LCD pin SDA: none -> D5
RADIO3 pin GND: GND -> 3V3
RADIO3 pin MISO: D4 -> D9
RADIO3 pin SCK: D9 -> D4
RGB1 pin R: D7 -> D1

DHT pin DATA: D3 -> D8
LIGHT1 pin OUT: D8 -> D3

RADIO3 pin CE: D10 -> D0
··········
TASK TO COMPLETE: Please restate the preceding entries word for word.

SOLUTION TO THIS PROBLEM:
LCD pin SDA: none -> D5
RADIO3 pin GND: GND -> 3V3
RADIO3 pin MISO: D4 -> D9
RADIO3 pin SCK: D9 -> D4
RGB1 pin R: D7 -> D1

DHT pin DATA: D3 -> D8
LIGHT1 pin OUT: D8 -> D3

RADIO3 pin CE: D10 -> D0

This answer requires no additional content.